+++ Data +++

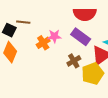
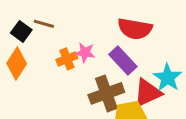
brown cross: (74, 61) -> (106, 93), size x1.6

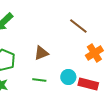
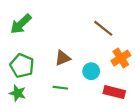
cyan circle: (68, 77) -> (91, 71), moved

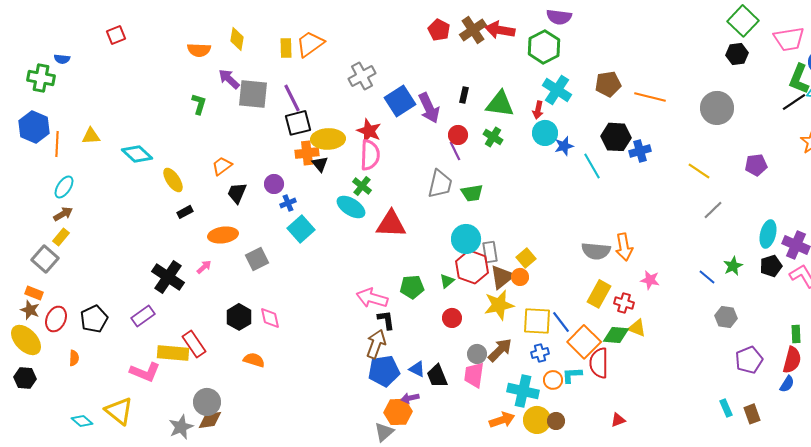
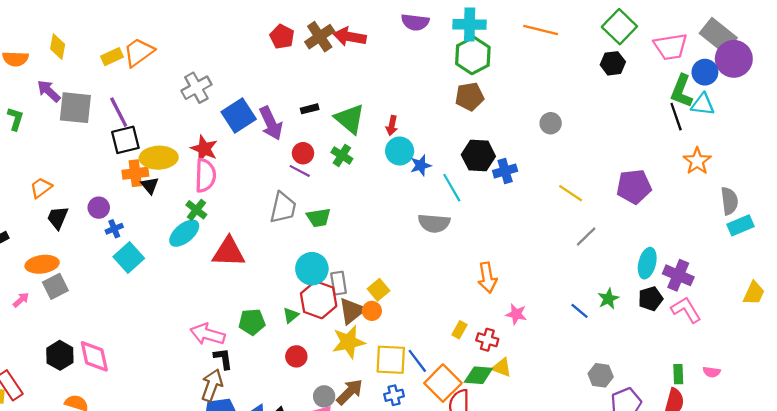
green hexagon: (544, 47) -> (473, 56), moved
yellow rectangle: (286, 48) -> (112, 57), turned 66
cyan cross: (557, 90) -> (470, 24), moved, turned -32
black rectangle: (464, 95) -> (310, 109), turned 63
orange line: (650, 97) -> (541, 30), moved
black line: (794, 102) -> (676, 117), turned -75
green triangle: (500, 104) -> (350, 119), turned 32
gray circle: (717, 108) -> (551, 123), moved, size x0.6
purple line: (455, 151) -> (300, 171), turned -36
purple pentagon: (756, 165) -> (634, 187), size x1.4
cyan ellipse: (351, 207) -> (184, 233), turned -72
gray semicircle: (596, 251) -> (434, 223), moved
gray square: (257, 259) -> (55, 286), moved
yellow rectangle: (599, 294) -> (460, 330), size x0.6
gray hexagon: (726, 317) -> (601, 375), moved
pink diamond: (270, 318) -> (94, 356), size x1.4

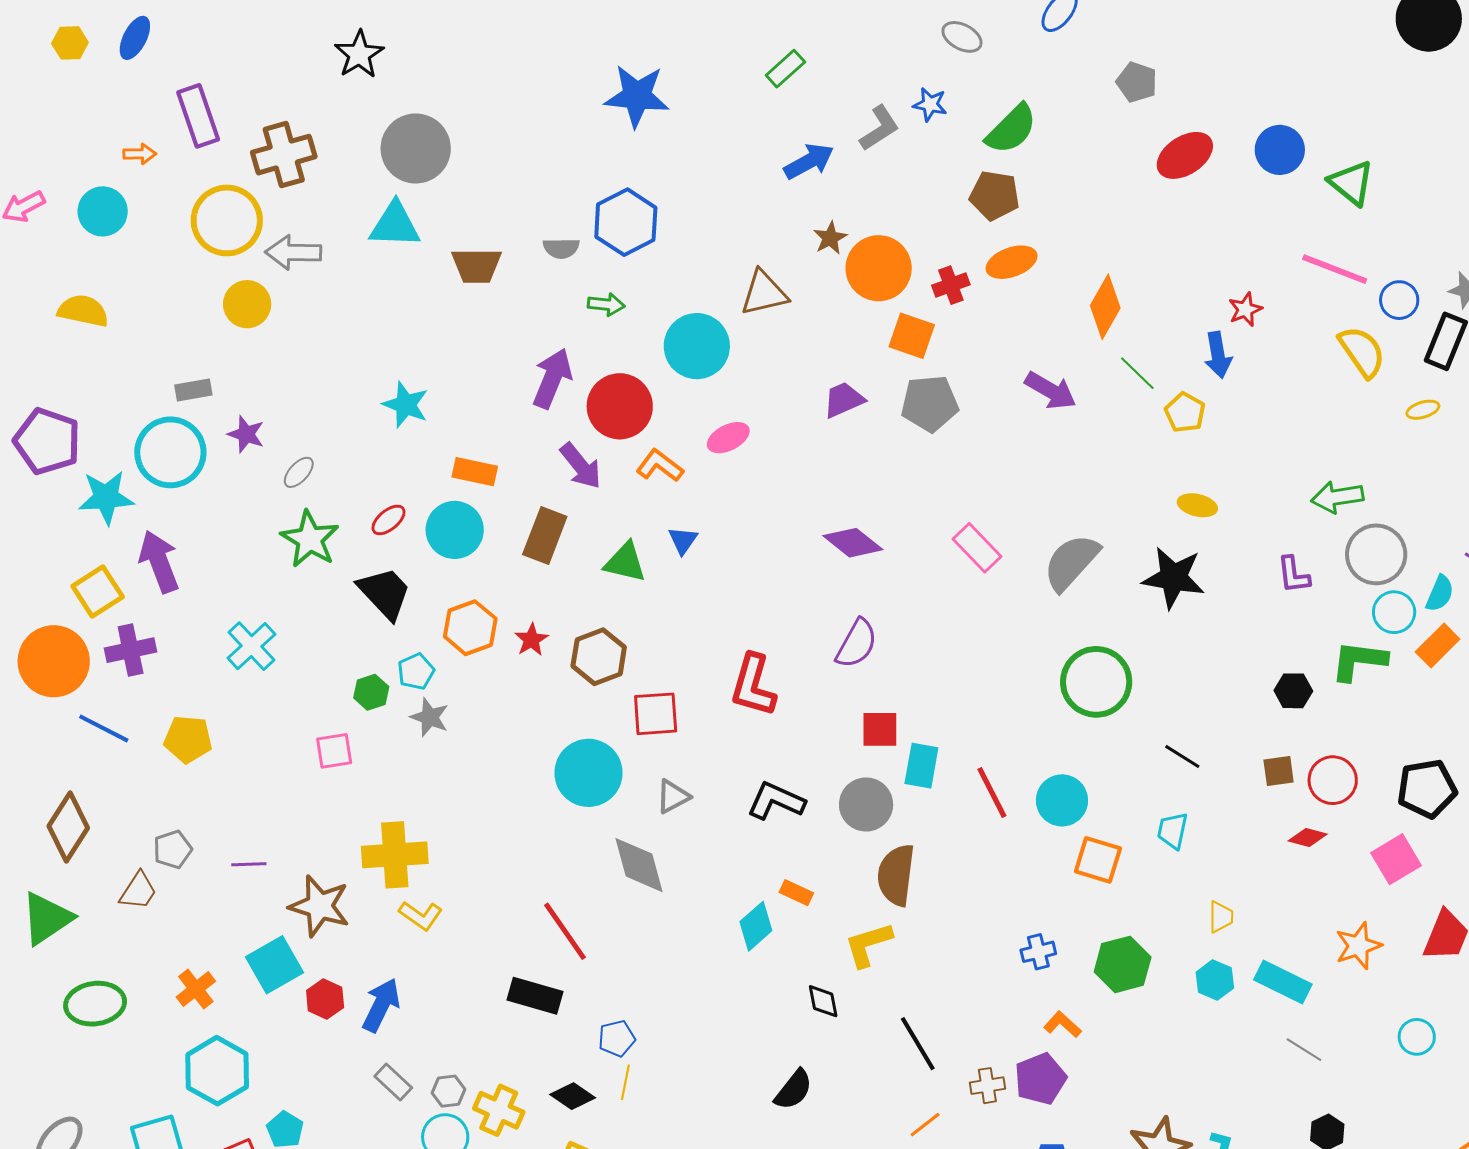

+++
+++ Data +++

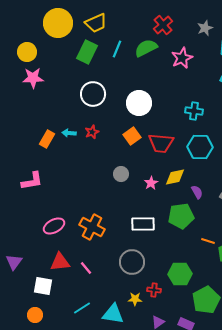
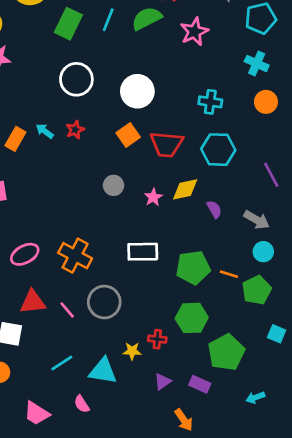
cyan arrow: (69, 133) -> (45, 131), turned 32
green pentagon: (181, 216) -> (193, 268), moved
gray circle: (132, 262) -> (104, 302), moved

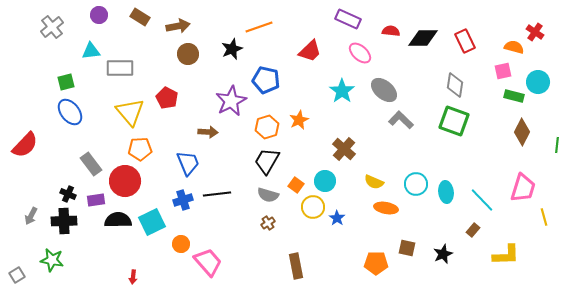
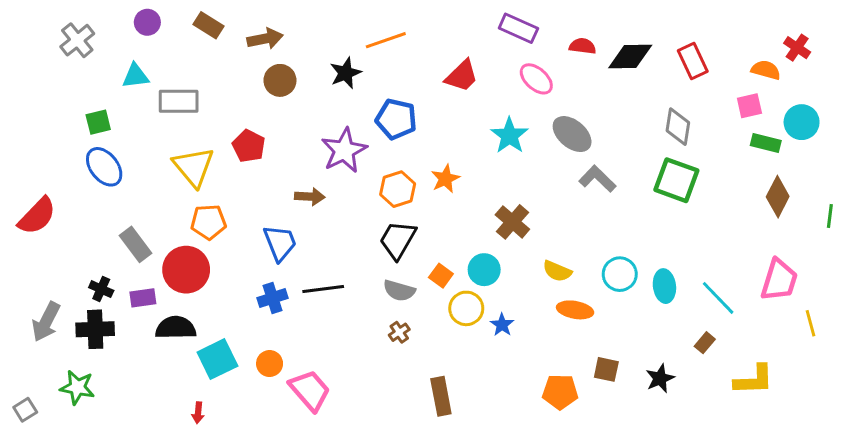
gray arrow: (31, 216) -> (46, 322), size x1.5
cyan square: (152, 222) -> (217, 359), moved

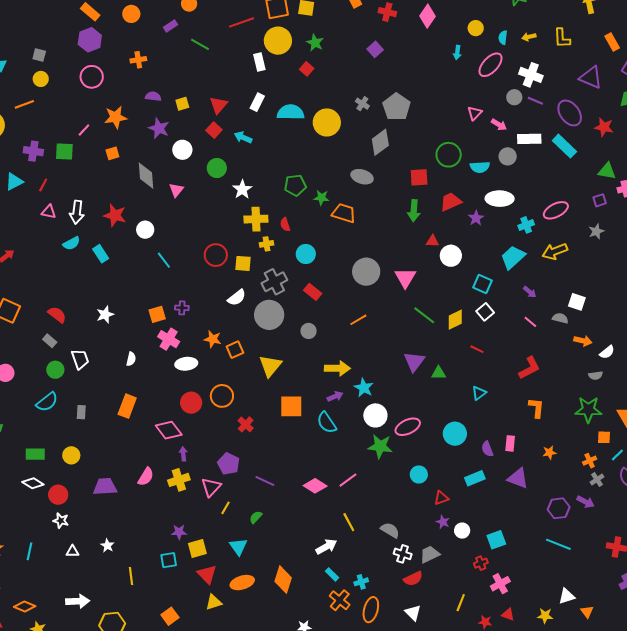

+++
+++ Data +++

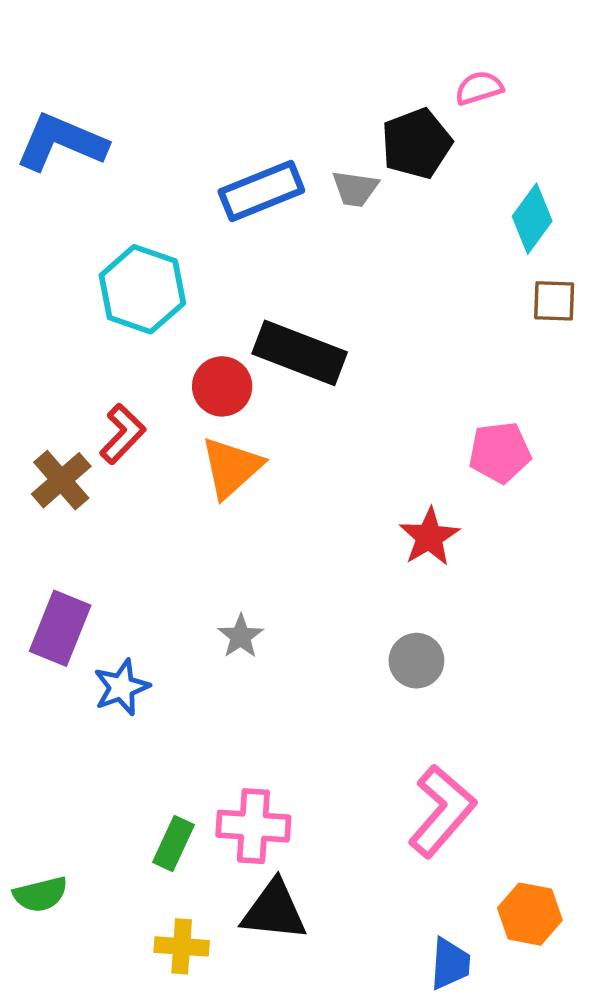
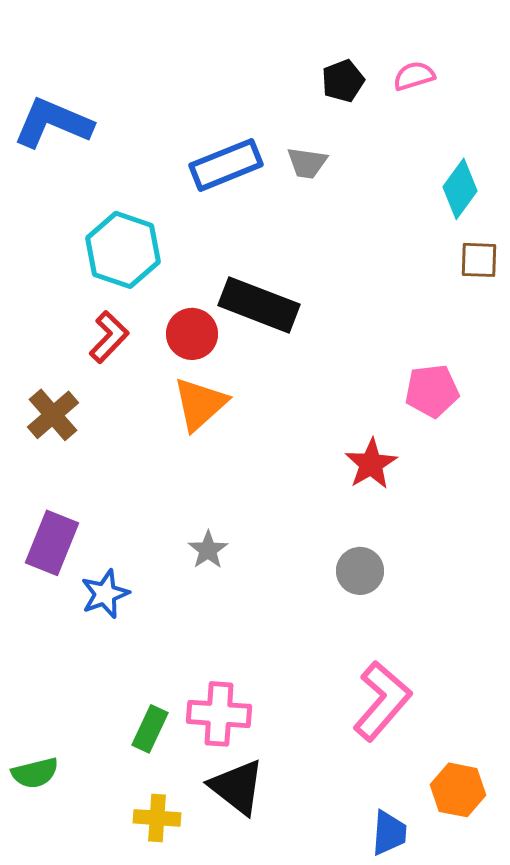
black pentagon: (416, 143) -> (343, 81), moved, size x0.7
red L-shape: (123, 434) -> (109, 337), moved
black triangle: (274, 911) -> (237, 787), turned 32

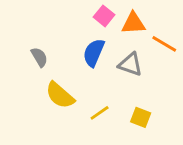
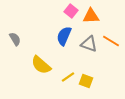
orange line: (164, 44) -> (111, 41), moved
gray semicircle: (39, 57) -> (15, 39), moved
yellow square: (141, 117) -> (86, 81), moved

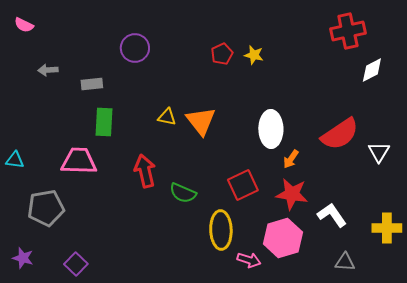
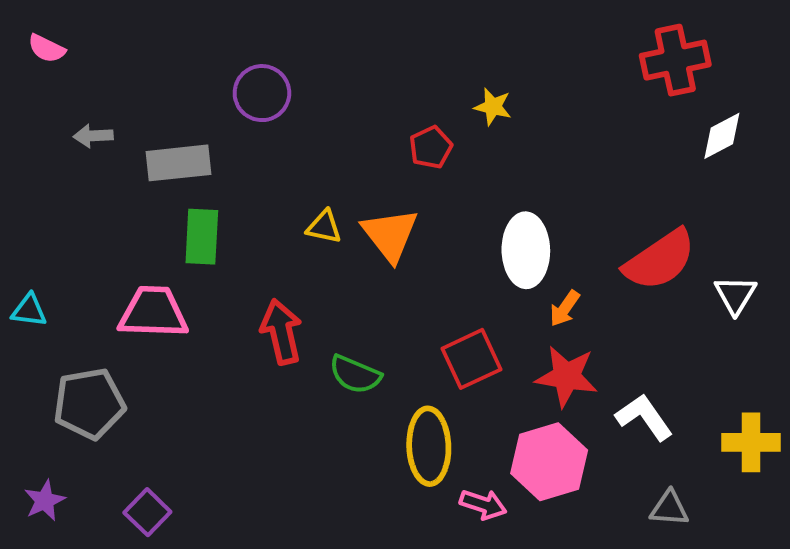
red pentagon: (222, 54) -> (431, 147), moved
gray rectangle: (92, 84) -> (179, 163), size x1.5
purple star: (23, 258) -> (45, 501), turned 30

+++

### What the task asks
Begin at the line in the entries above that has "brown cross: (74, 61) -> (106, 93), size x1.6", stop after the line that has "cyan cross: (557, 90)", and output exactly those lines without pictures.

### Exercise result
brown cross: (74, 61) -> (106, 93), size x1.6

cyan circle: (68, 77) -> (91, 71), moved

green hexagon: (544, 47) -> (473, 56), moved
yellow rectangle: (286, 48) -> (112, 57), turned 66
cyan cross: (557, 90) -> (470, 24), moved, turned -32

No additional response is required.